■ Problem to solve
Please output exactly the lines from the one that holds "R1: 150 (IC1/GP2, LED_A)" through the final line of the data, and nothing else; leave out any pictures.

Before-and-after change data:
● ● ● ●

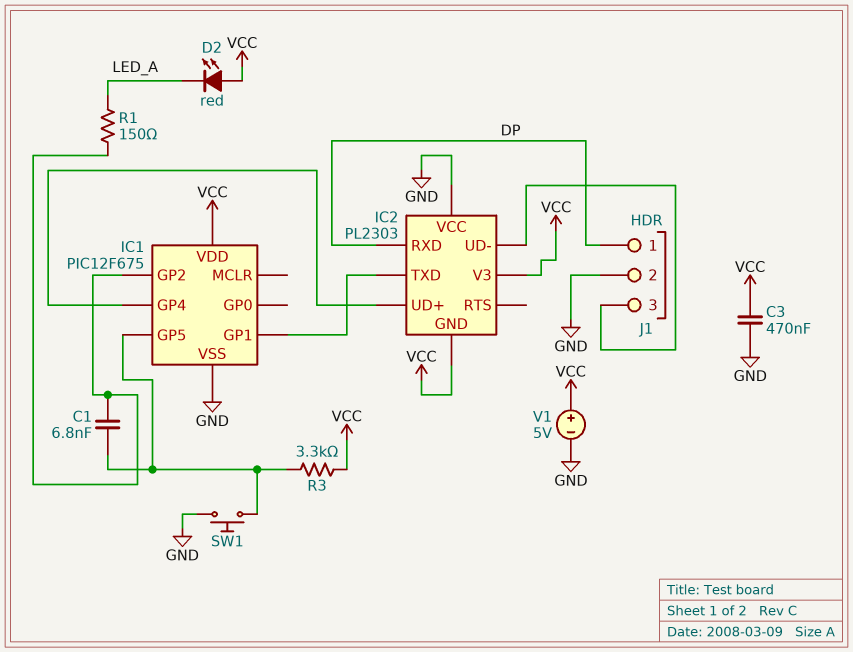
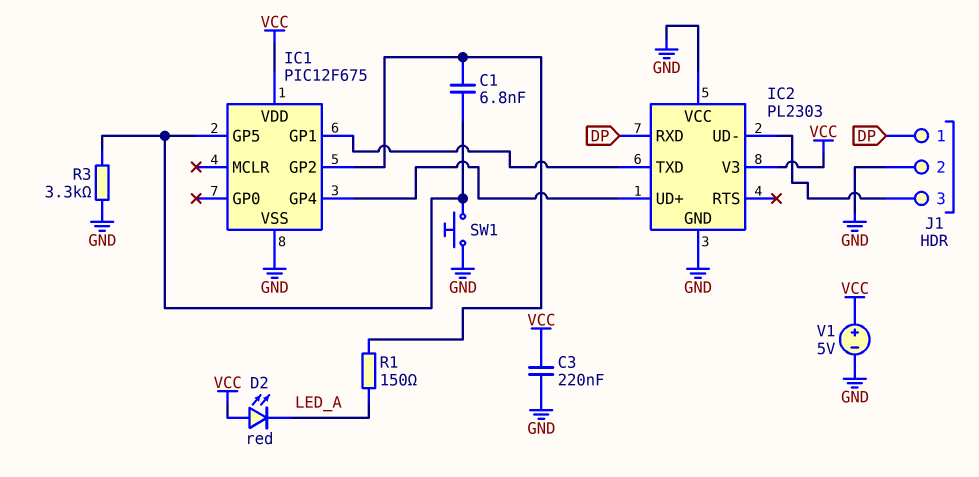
C3: 470nF (GND, VCC) -> 220nF (GND, VCC)
IC2 pin GND: VCC -> GND
R3: 3.3k (IC1/GP5, VCC) -> 3.3k (GND, IC1/GP5)

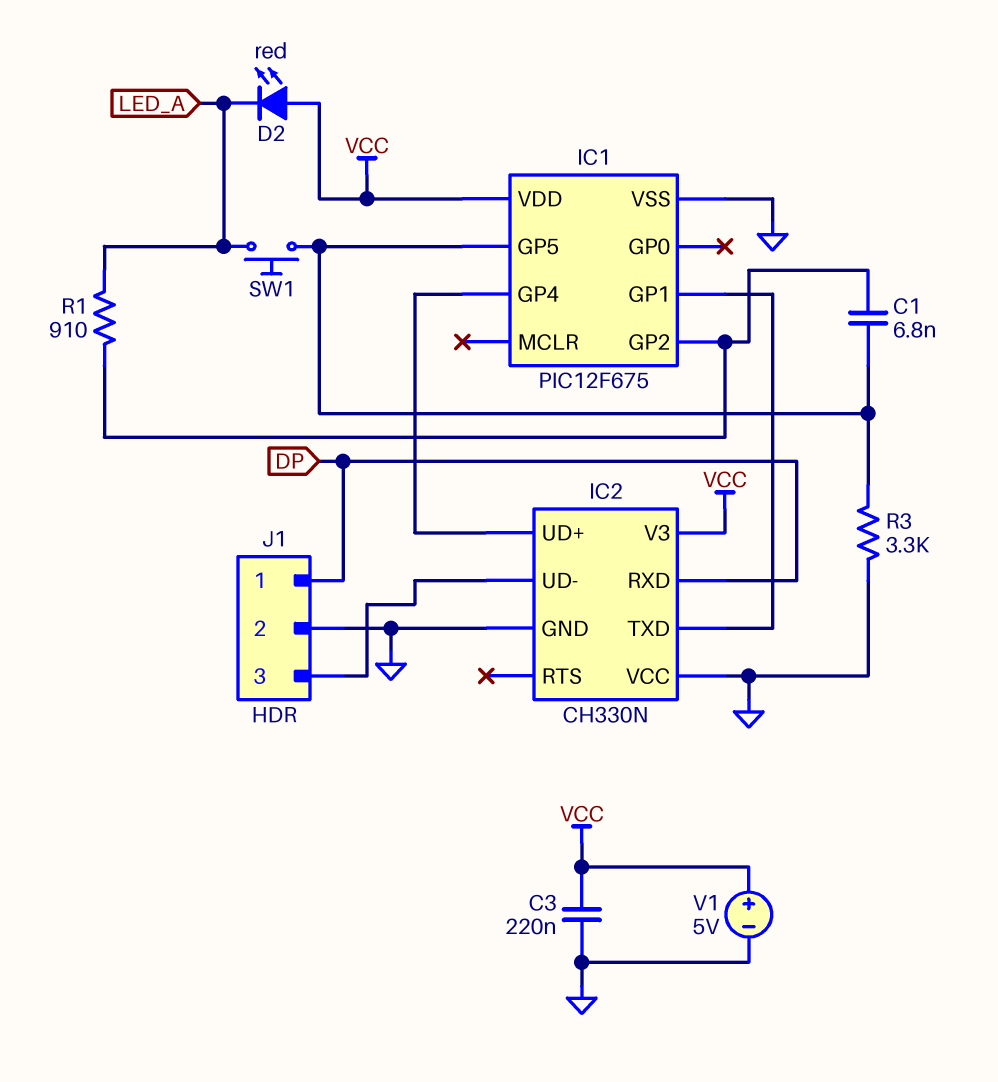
IC2: PL2303 -> CH330N
R1: 150 (IC1/GP2, LED_A) -> 910 (IC1/GP2, LED_A)
SW1: button (GND, IC1/GP5) -> button (IC1/GP5, LED_A)

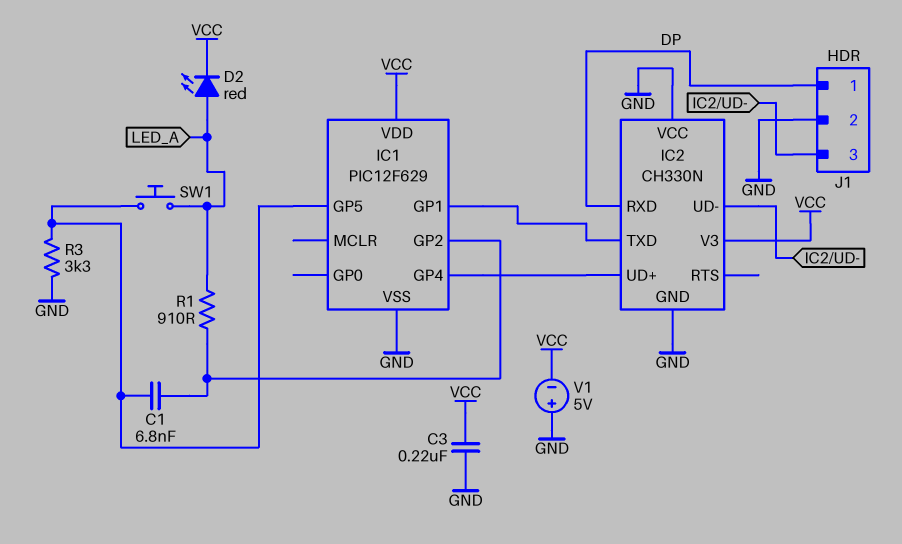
D2: LED red (A VCC, K LED_A) -> LED red (A LED_A, K VCC)
IC1: PIC12F675 -> PIC12F629
V1: 5V (plus VCC, minus GND) -> 5V (plus GND, minus VCC)

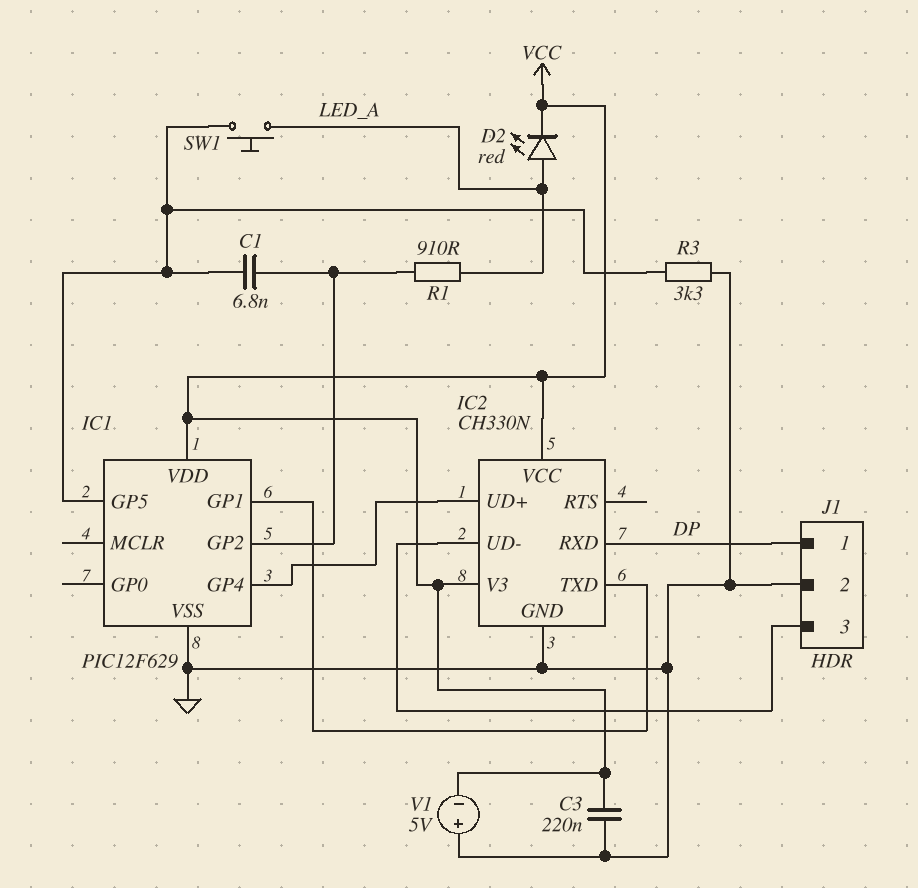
IC2 pin VCC: GND -> VCC

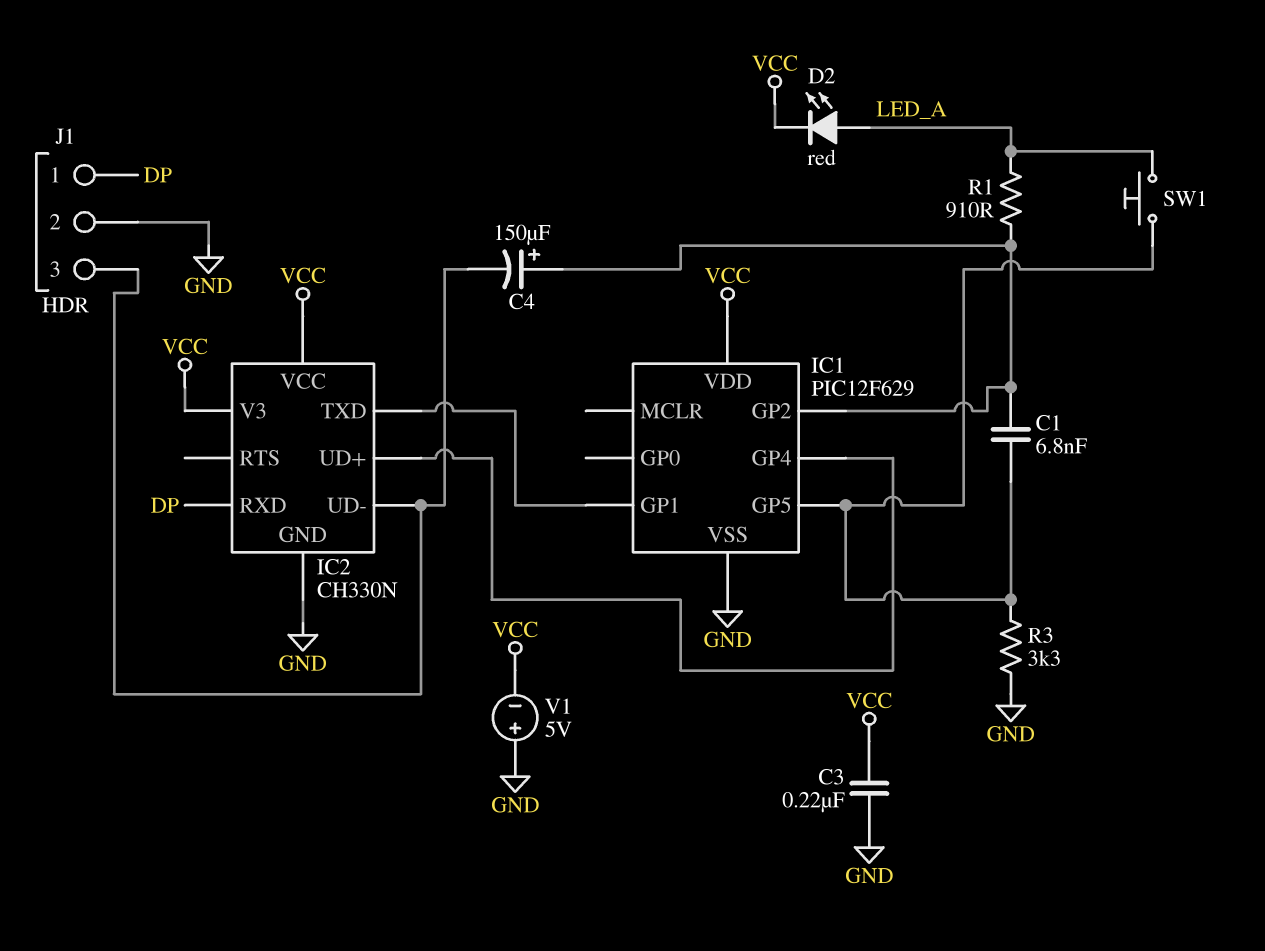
C4: none -> 150uF (plus IC1/GP2, minus IC2/UD-)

● ● ● ●

■ Finished exercise
R1: 150 (IC1/GP2, LED_A) -> 910 (IC1/GP2, LED_A)
SW1: button (GND, IC1/GP5) -> button (IC1/GP5, LED_A)

D2: LED red (A VCC, K LED_A) -> LED red (A LED_A, K VCC)
IC1: PIC12F675 -> PIC12F629
V1: 5V (plus VCC, minus GND) -> 5V (plus GND, minus VCC)

IC2 pin VCC: GND -> VCC

C4: none -> 150uF (plus IC1/GP2, minus IC2/UD-)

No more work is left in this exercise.